### Exercise objective
Using the data that follows, give again word for word the lines between the one holding "purple rectangle: (409, 200)" and the one holding "orange circle: (26, 46) -> (41, 36), moved", inclusive. Omit the pictures.

### Records for the exercise
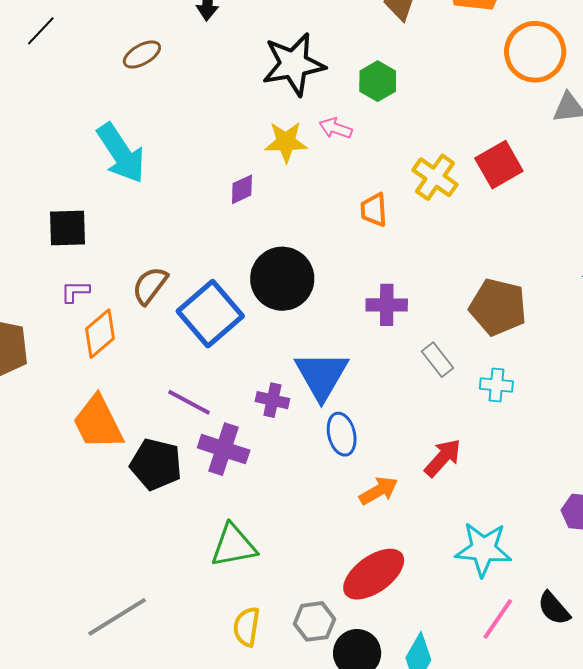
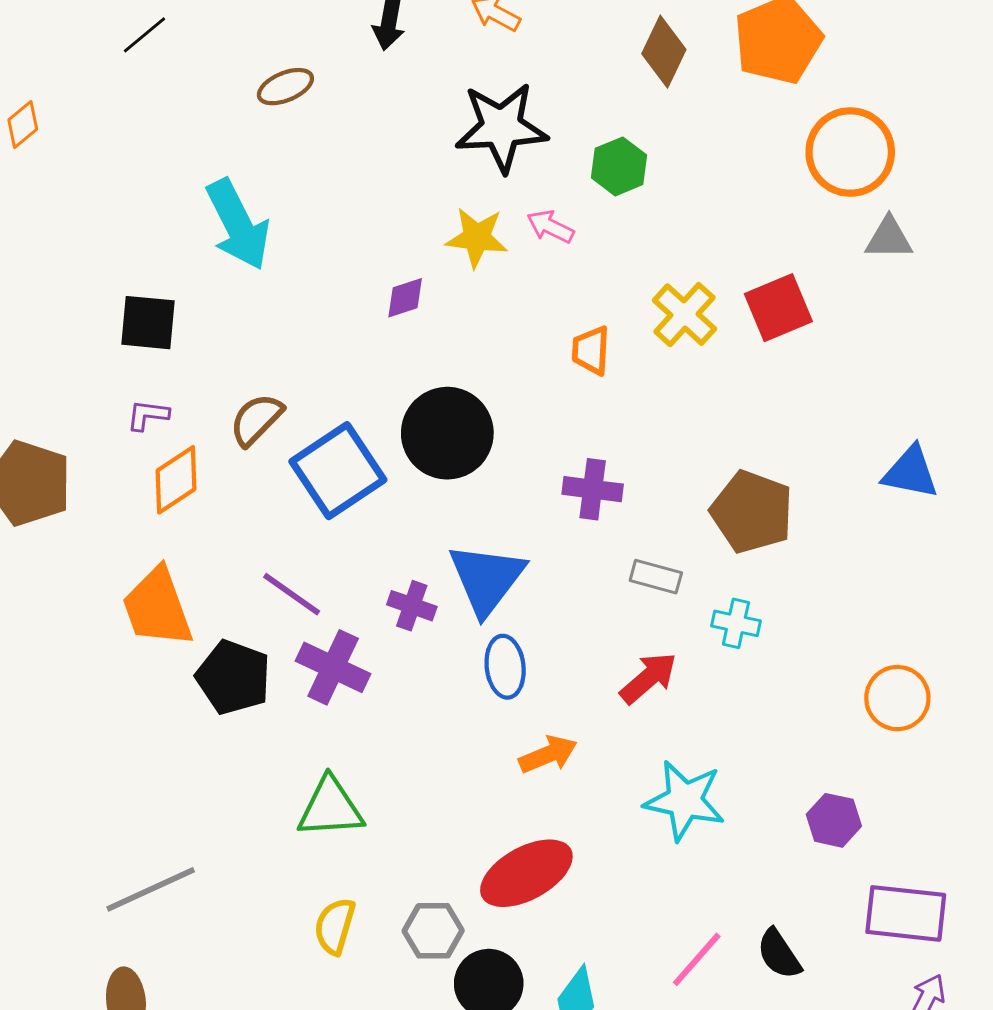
gray rectangle: (437, 360) -> (656, 577), turned -44
red arrow: (443, 458) -> (648, 678), moved
cyan star: (483, 549) -> (685, 800), moved

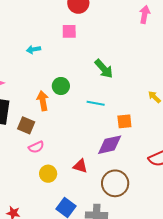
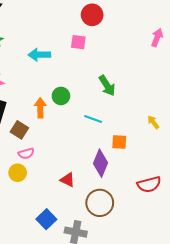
cyan arrow: (33, 50) -> (39, 55), size x1.5
purple diamond: (110, 145) -> (100, 163), turned -64
yellow circle: (48, 174) -> (18, 173), moved

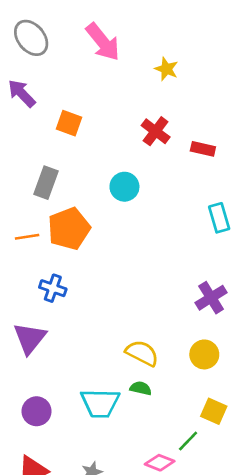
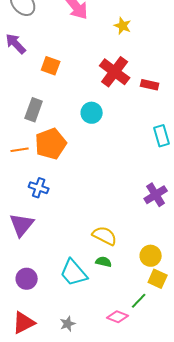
red cross: (156, 131) -> (115, 72), size x1.4
yellow circle: (204, 354) -> (151, 256), moved
cyan trapezoid: (100, 403) -> (74, 273), turned 48

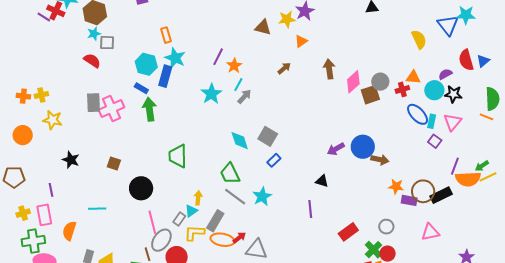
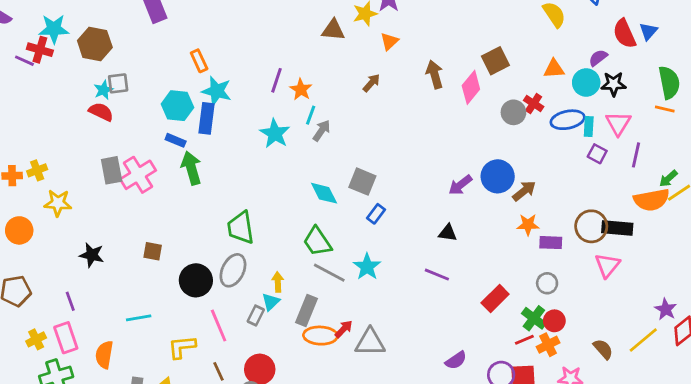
cyan star: (94, 34) -> (103, 90), moved
gray circle: (380, 82) -> (513, 112), moved
red cross: (402, 89) -> (534, 104), moved, turned -32
brown square: (370, 95) -> (495, 61), moved
blue ellipse: (418, 114) -> (568, 120), turned -50
brown arrow: (380, 160) -> (524, 191), turned -42
purple line: (455, 166) -> (636, 155), moved
orange star: (396, 186) -> (528, 225), moved
black rectangle: (441, 195) -> (617, 228), turned 40
purple rectangle: (409, 200) -> (551, 243), moved
purple line: (310, 209) -> (437, 275), turned -54
pink triangle: (430, 232) -> (607, 265), moved, turned -30
yellow L-shape: (194, 233) -> (182, 347), moved
gray ellipse: (161, 240) -> (233, 270), moved

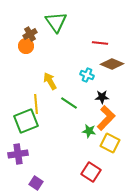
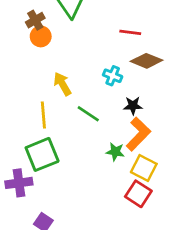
orange circle: (26, 46) -> (41, 36), moved
green square: (26, 121) -> (42, 154), moved
red square: (91, 172) -> (138, 194), moved

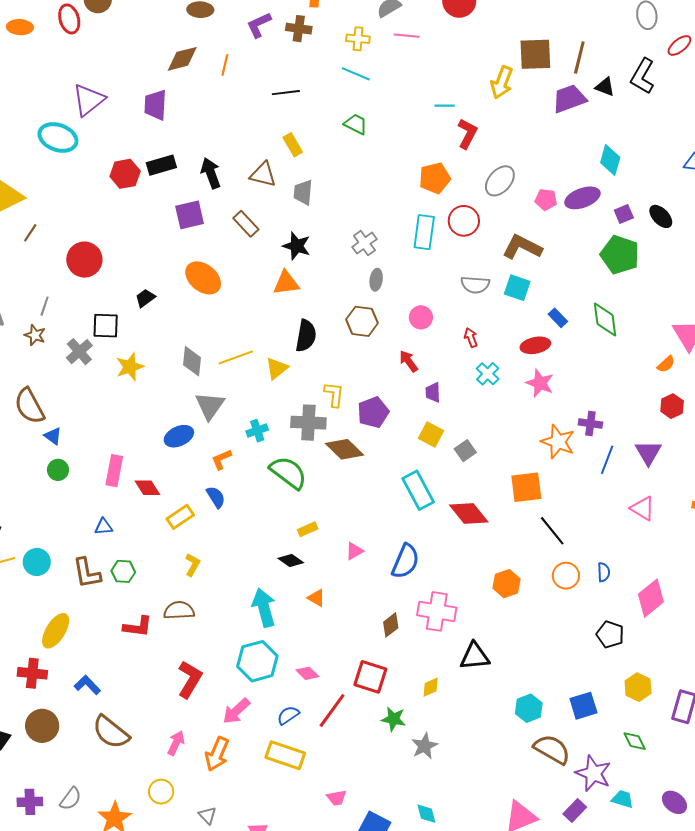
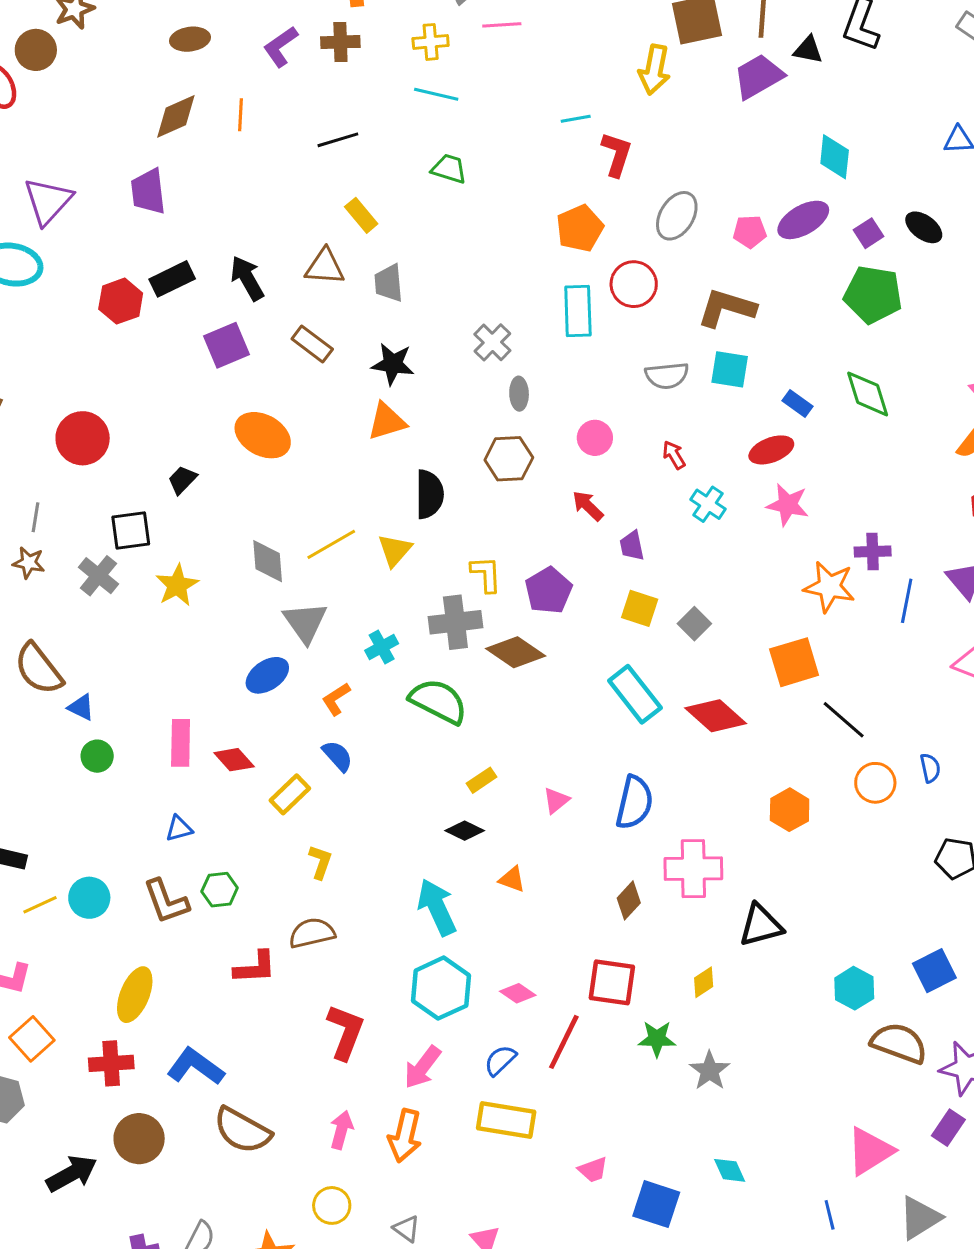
blue L-shape: (87, 685) -> (195, 1067), size x1.4

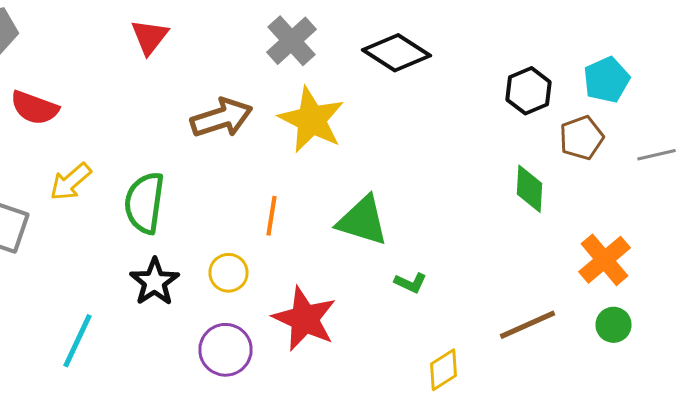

### Result of this exercise
purple rectangle: (409, 200) -> (551, 243), moved
purple line: (310, 209) -> (437, 275), turned -54
pink triangle: (430, 232) -> (607, 265), moved, turned -30
yellow L-shape: (194, 233) -> (182, 347), moved
gray ellipse: (161, 240) -> (233, 270), moved

orange circle: (26, 46) -> (41, 36), moved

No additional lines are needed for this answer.